(Dataset records)
********
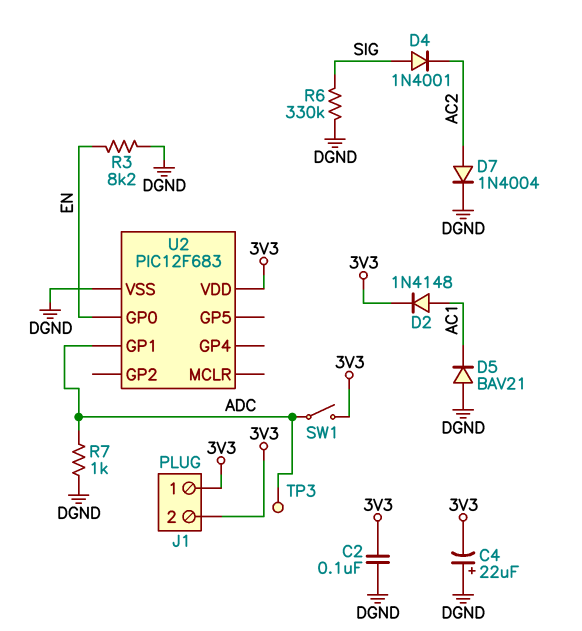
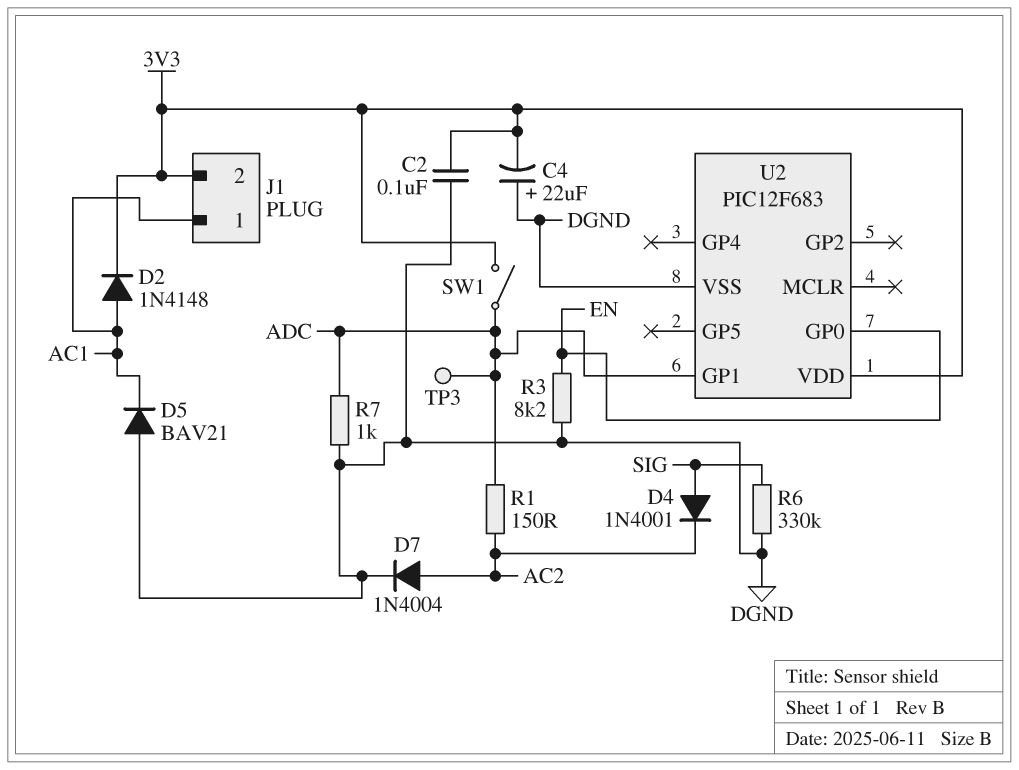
J1 pin 1: 3V3 -> AC1
R1: none -> 150 (AC2, ADC)

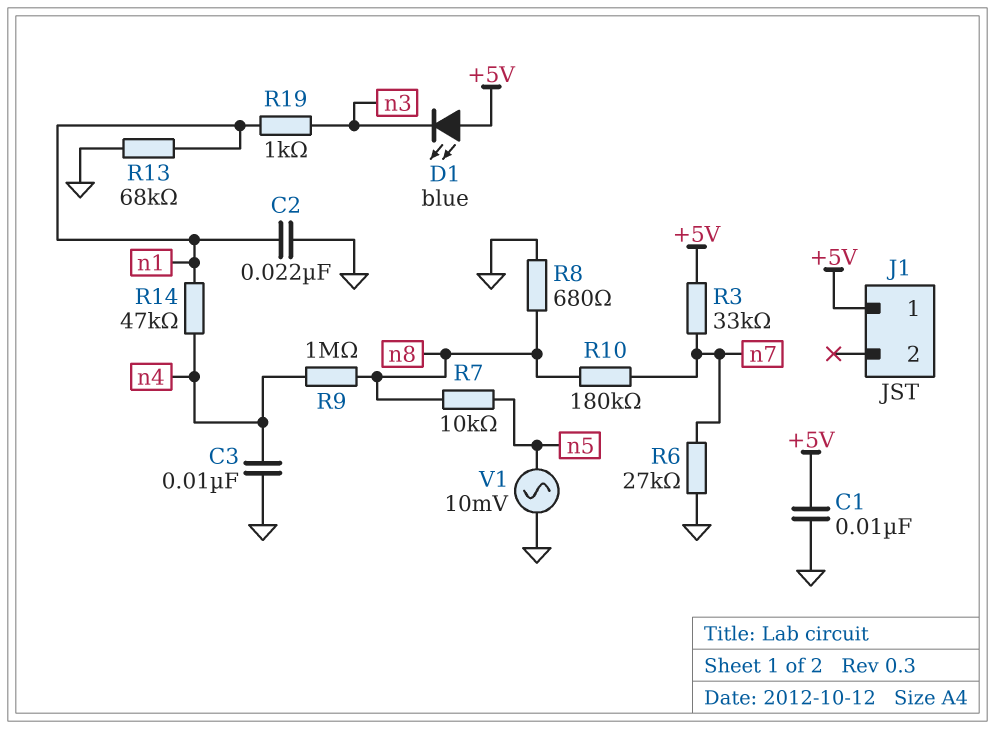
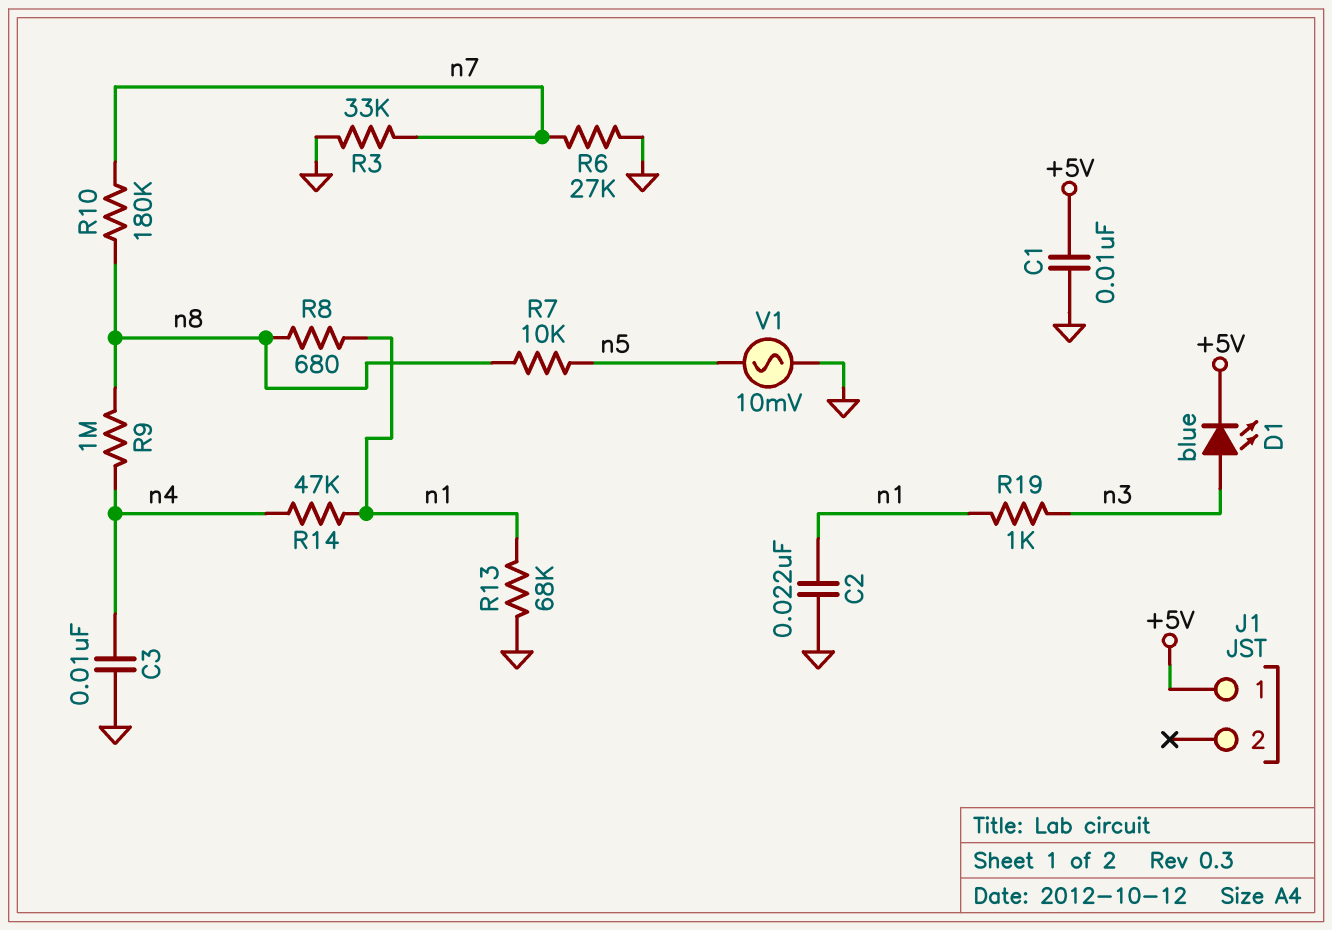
D1: LED blue (A +5V, K n3) -> LED blue (A n3, K +5V)
R3: 33k (+5V, n7) -> 33k (GND, n7)
R8: 680 (GND, n8) -> 680 (n1, n8)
********
* **YOUR GOAL**
Copy the entries above faithfully and omit every image.

* **ANSWER**
J1 pin 1: 3V3 -> AC1
R1: none -> 150 (AC2, ADC)

D1: LED blue (A +5V, K n3) -> LED blue (A n3, K +5V)
R3: 33k (+5V, n7) -> 33k (GND, n7)
R8: 680 (GND, n8) -> 680 (n1, n8)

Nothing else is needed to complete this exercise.